(Exercise data Opens)

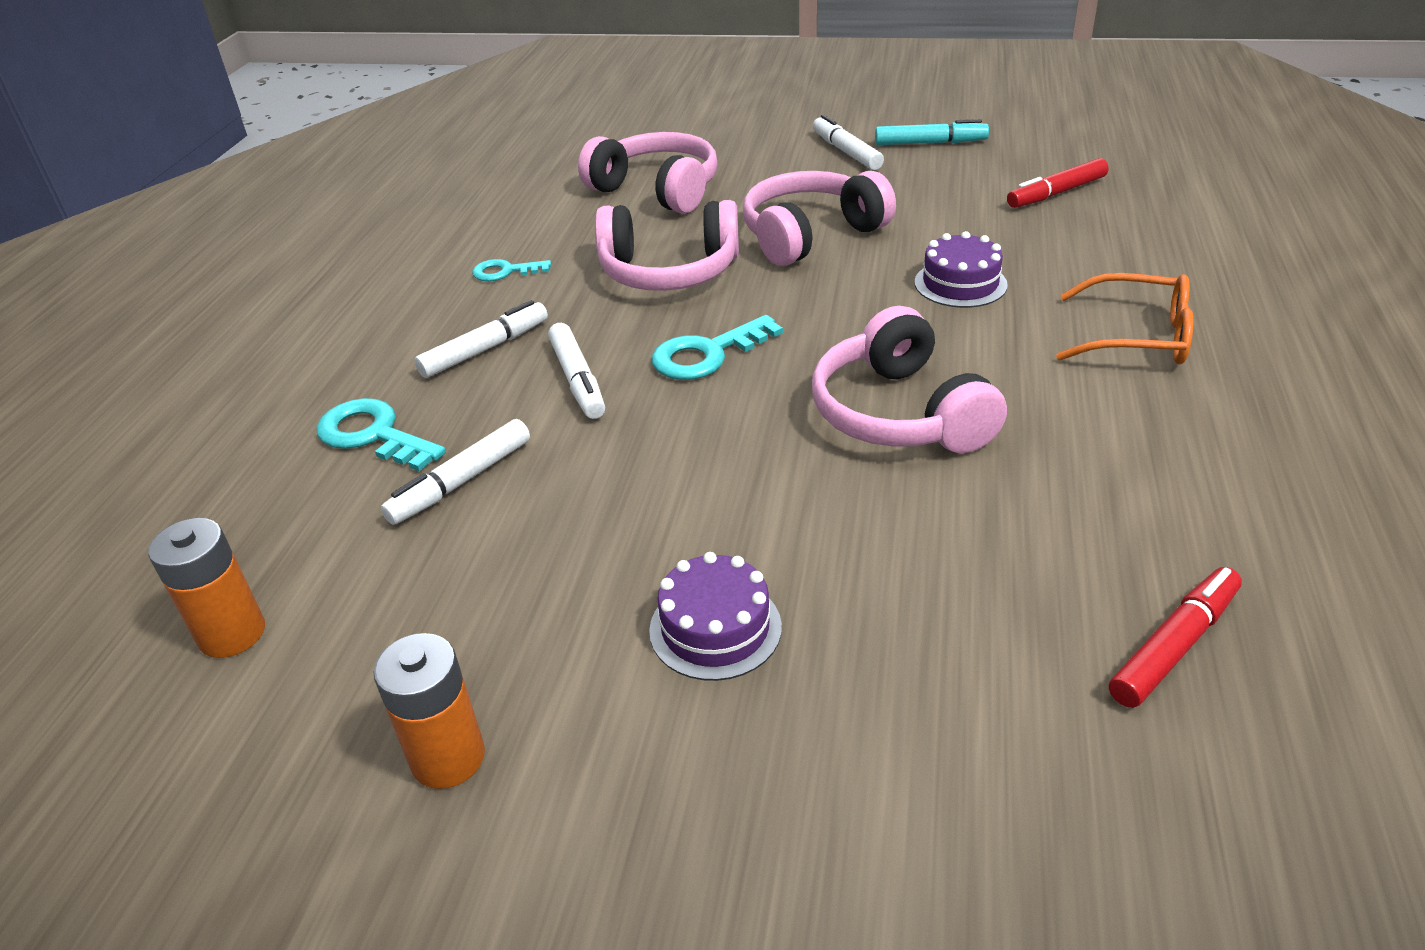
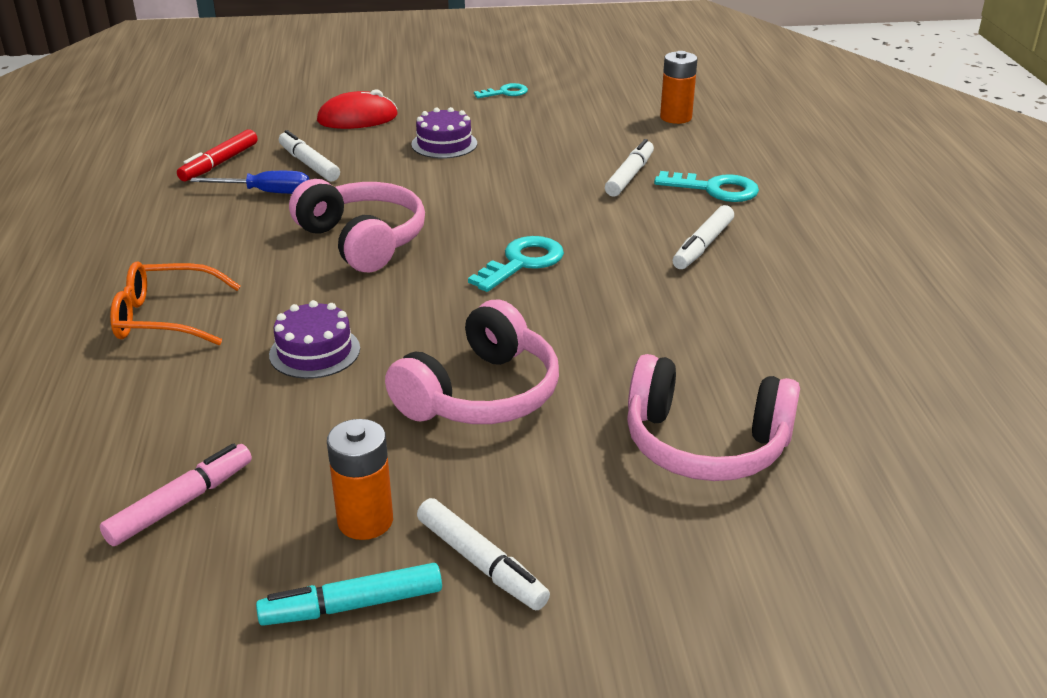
camera: 160 degrees right, 5 degrees down
(448, 758) = (537, 103): orange battery -> orange battery (365, 521)
(505, 272) = (766, 312): turquoise key -> turquoise key (505, 92)
(577, 380) = (609, 234): white marker -> white marker (309, 164)
(669, 271) = (605, 331): pink headphones -> none
(880, 778) = (357, 118): none -> red mouse
(1056, 193) = (181, 503): red marker -> pink marker
(1058, 538) = (266, 192): none -> blue screwdriver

(Exercise data Closes)

- _Required work_: Please give the data again in full, exactly as written, but without any images.

- _Your solution_:
camera: 160 degrees right, 5 degrees down
(448, 758) = (537, 103): orange battery -> orange battery (365, 521)
(505, 272) = (766, 312): turquoise key -> turquoise key (505, 92)
(577, 380) = (609, 234): white marker -> white marker (309, 164)
(669, 271) = (605, 331): pink headphones -> none
(880, 778) = (357, 118): none -> red mouse
(1056, 193) = (181, 503): red marker -> pink marker
(1058, 538) = (266, 192): none -> blue screwdriver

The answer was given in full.